### Your objective
With the pictures omitted, write out the entries that follow exactly as they stand.

### Data to examine
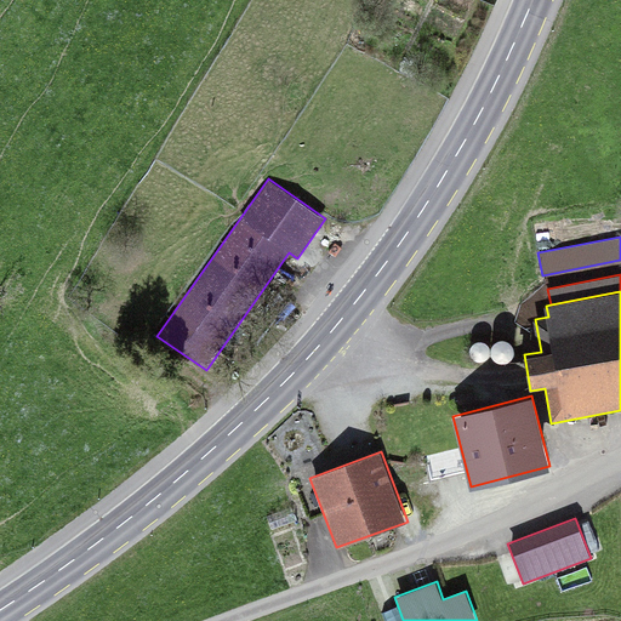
All buildings are outlined.
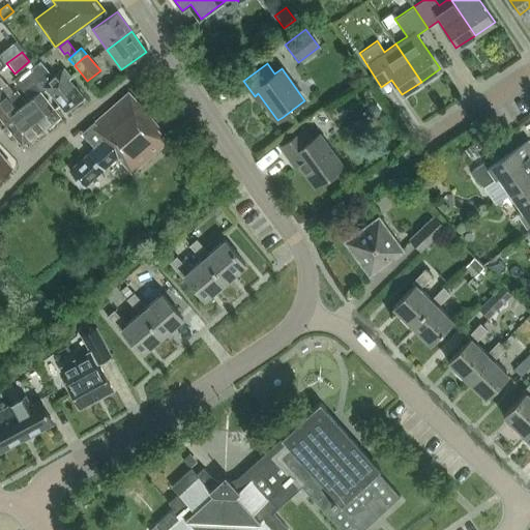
[(65,111),(84,97),(68,79),(71,77),(64,67),(52,79),(38,64),(30,71),(39,81),(39,80),(58,102),(65,111)]
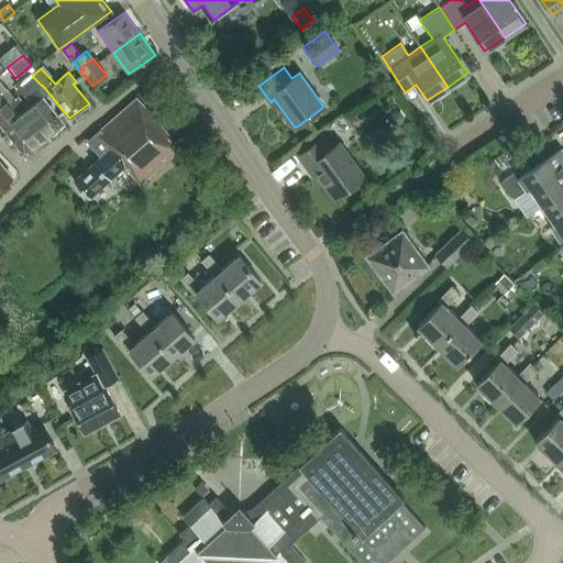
[(42,86),(32,76),(29,72),(13,84),(31,106),(28,108),(17,95),(13,98),(14,98),(8,102),(19,116),(3,128),(23,153),(63,122),(56,113),(62,109),(42,85),(42,86)]
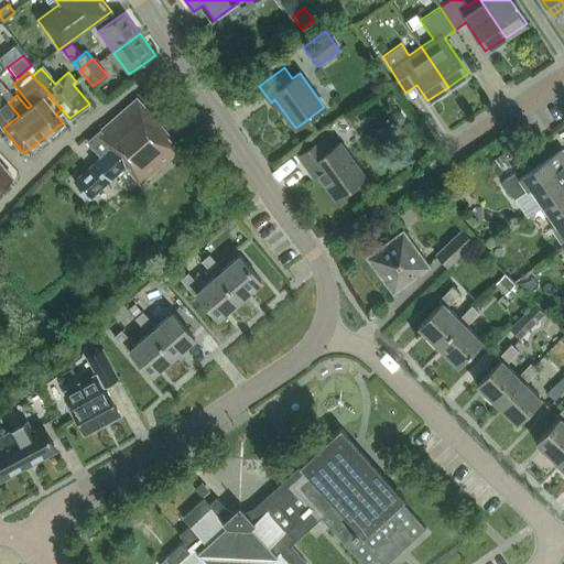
[(14,98),(13,98),(0,80),(0,79),(0,123),(3,128),(19,116),(8,102),(14,98)]
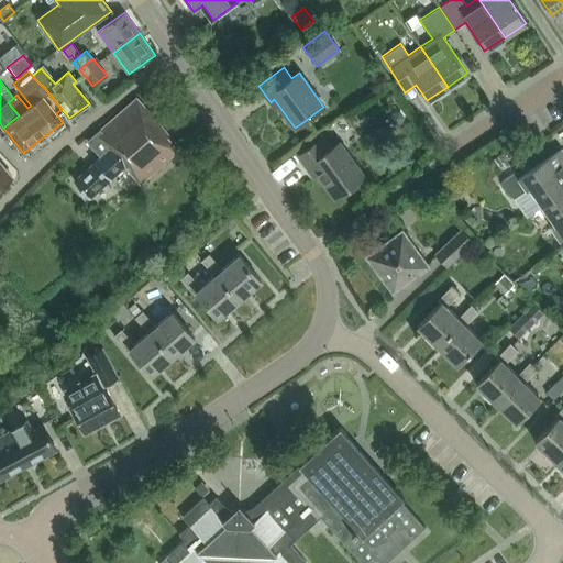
[(169,135),(159,124),(136,98),(87,141),(101,156),(74,180),(89,198),(125,166),(140,183),(177,150),(167,138),(169,135)]
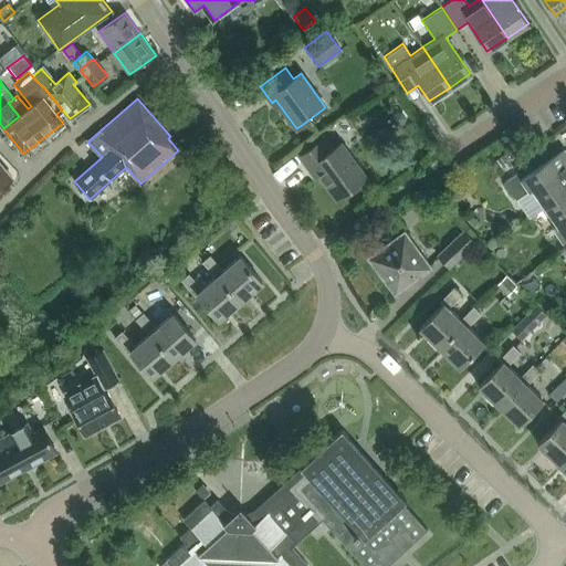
[(377,115),(373,108),(358,117),(364,124),(377,115)]
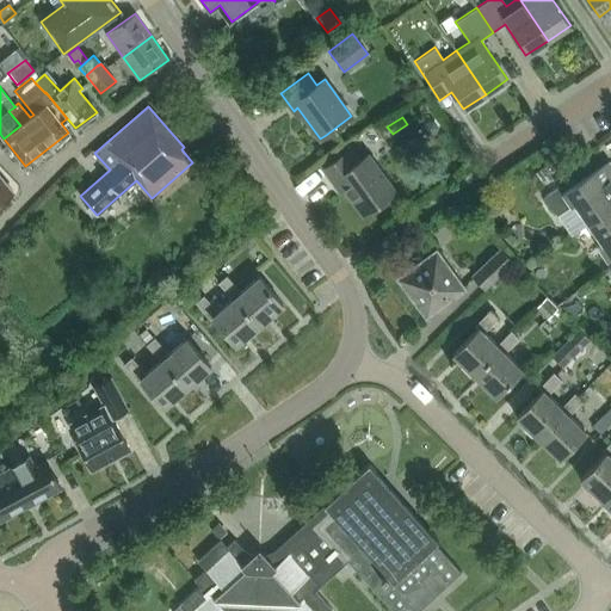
[(364,214),(395,191),(368,154),(359,160),(351,148),(323,168),(337,186),(341,183),(364,214)]
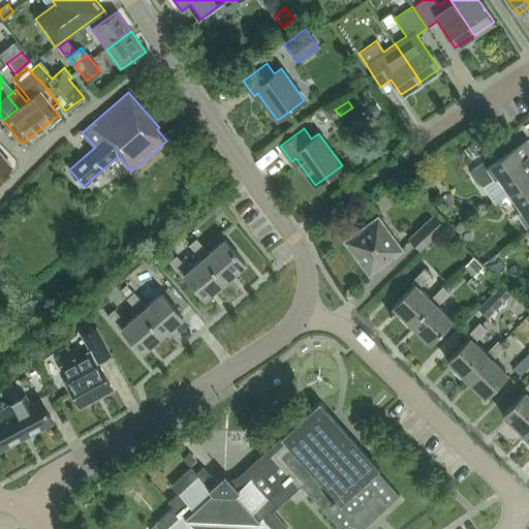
[(528,152),(514,163),(506,153),(487,166),(484,161),(471,169),(483,187),(497,176),(510,194),(528,180),(528,152)]
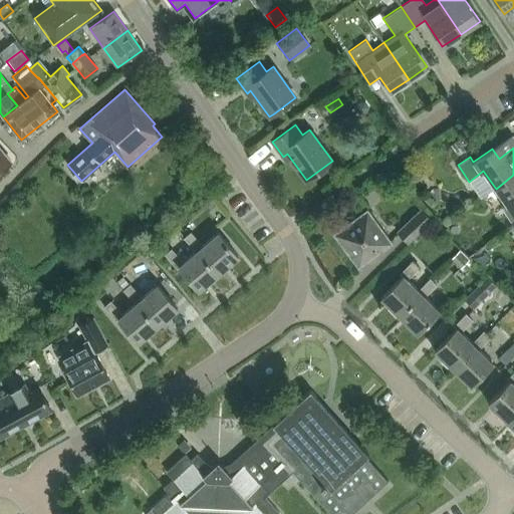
[(0,170),(11,161),(0,149),(0,170)]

### Written answer
All buildings are outlined.
[(65,111),(84,97),(68,79),(71,77),(64,67),(52,79),(38,64),(30,71),(39,81),(39,80),(58,102),(65,111)]
[(42,86),(32,76),(29,72),(13,84),(31,106),(28,108),(17,95),(13,98),(14,98),(8,102),(19,116),(3,128),(23,153),(63,122),(56,113),(62,109),(42,85),(42,86)]
[(14,98),(13,98),(0,80),(0,79),(0,123),(3,128),(19,116),(8,102),(14,98)]
[(169,135),(159,124),(136,98),(87,141),(101,156),(74,180),(89,198),(125,166),(140,183),(177,150),(167,138),(169,135)]
[(377,115),(373,108),(358,117),(364,124),(377,115)]
[(364,214),(395,191),(368,154),(359,160),(351,148),(323,168),(337,186),(341,183),(364,214)]
[(528,152),(514,163),(506,153),(487,166),(484,161),(471,169),(483,187),(497,176),(510,194),(528,180),(528,152)]
[(0,170),(11,161),(0,149),(0,170)]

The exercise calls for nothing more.